• [Supplied material]

——

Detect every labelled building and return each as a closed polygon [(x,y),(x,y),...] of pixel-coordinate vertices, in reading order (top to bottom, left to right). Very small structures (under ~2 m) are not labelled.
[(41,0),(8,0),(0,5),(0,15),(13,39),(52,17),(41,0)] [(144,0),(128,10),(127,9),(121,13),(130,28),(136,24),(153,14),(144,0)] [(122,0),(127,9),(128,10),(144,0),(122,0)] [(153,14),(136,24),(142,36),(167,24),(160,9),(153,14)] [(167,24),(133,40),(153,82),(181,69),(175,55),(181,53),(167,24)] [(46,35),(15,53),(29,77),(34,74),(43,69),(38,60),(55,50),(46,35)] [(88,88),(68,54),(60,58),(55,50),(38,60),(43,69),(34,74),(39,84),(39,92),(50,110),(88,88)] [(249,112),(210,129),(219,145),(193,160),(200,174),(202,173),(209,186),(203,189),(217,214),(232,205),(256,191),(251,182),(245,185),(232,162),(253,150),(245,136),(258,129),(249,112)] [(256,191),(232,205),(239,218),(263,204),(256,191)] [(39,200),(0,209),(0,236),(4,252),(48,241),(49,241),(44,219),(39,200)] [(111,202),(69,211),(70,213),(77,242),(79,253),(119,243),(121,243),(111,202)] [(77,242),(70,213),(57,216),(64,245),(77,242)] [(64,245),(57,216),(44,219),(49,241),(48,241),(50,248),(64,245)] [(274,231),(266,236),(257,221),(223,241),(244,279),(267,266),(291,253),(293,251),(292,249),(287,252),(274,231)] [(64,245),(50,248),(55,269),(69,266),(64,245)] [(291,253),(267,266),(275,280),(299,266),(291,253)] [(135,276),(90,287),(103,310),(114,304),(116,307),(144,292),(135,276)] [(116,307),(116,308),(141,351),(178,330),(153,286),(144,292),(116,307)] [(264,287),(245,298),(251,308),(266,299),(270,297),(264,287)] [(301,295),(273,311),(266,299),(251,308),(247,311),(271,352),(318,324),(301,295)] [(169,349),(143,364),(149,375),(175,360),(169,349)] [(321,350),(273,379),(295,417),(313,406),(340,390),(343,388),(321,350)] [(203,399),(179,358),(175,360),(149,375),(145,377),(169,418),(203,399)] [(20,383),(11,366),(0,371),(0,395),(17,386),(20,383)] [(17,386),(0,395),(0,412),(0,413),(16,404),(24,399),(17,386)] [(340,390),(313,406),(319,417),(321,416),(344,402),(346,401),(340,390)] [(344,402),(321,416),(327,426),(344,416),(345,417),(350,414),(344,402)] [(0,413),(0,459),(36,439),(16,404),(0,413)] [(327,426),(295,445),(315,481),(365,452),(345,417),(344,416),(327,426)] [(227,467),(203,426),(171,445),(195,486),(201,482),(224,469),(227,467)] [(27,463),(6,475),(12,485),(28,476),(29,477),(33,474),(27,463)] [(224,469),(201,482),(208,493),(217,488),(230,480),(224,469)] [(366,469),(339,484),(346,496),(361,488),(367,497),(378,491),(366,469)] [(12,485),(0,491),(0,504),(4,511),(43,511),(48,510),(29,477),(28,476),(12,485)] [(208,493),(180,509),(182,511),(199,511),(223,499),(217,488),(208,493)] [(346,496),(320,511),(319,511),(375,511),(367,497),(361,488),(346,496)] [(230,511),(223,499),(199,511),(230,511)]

——

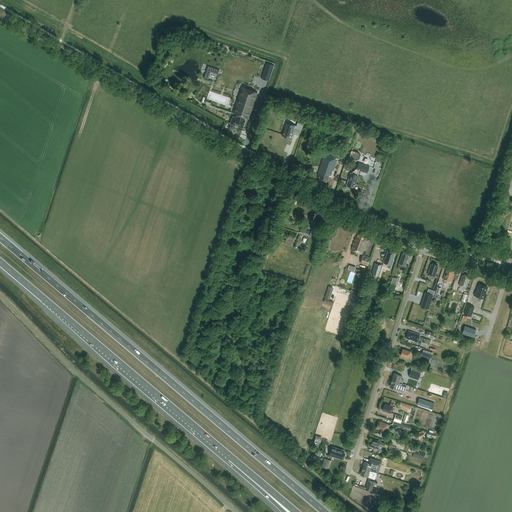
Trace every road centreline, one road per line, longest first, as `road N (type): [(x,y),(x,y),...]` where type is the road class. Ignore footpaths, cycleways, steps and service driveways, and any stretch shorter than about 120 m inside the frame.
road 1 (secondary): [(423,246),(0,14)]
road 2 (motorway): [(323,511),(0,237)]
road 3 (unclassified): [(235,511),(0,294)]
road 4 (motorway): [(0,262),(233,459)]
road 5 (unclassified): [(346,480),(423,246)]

——

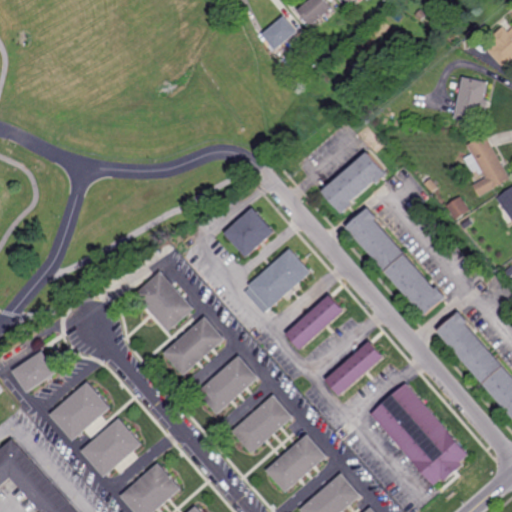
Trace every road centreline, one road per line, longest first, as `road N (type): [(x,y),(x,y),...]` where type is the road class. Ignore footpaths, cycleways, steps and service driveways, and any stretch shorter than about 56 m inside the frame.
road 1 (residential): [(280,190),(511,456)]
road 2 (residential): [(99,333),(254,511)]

——

• [Your objective]
Can you render the rows from the line that has "56 m inside the frame." through the line that has "road 2 (residential): [(99,333),(254,511)]" as a two-column CSV with the headers instruction and response, one CSV line for each row? Put each row's instruction text and its answer in one quoted field apiece, turning line breaks into spaces.

• [Answer to the exercise]
instruction,response
"Trace every road centreline, one road per line, longest first, as `road N (type): [(x,y),(x,y),...]` where type is the road class. Ignore footpaths, cycleways, steps and service driveways, and any stretch shorter than about 56 m inside the frame.","road 1 (residential): [(280,190),(511,456)] road 2 (residential): [(99,333),(254,511)]"